**Exercise description**
Reproduce the stretch of rows from the very first line through the line containing "Identify the location", with both ends included.

**Questions about scene geometry**
===
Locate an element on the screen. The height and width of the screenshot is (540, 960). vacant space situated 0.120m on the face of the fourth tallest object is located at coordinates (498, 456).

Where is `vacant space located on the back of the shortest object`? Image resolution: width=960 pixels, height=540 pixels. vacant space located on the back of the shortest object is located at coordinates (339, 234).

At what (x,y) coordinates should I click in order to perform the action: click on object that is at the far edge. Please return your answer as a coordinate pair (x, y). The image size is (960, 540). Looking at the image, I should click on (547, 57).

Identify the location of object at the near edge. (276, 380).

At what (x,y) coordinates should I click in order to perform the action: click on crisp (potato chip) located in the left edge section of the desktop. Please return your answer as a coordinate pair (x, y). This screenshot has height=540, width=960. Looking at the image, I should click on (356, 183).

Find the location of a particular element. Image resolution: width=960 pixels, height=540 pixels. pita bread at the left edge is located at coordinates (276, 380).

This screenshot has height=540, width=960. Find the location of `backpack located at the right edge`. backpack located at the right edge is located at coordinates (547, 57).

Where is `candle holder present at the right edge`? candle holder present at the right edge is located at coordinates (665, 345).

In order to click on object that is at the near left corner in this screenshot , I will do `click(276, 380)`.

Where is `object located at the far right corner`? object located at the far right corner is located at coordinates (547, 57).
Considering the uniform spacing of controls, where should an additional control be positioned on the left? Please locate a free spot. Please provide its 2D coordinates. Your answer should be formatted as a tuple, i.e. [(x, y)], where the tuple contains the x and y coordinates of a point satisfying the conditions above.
===
**Worked answer**
Locate an element on the screen. The height and width of the screenshot is (540, 960). vacant space situated 0.120m on the face of the fourth tallest object is located at coordinates (498, 456).

Where is `vacant space located on the back of the shortest object`? Image resolution: width=960 pixels, height=540 pixels. vacant space located on the back of the shortest object is located at coordinates (339, 234).

At what (x,y) coordinates should I click in order to perform the action: click on object that is at the far edge. Please return your answer as a coordinate pair (x, y). The image size is (960, 540). Looking at the image, I should click on (547, 57).

Identify the location of object at the near edge. (276, 380).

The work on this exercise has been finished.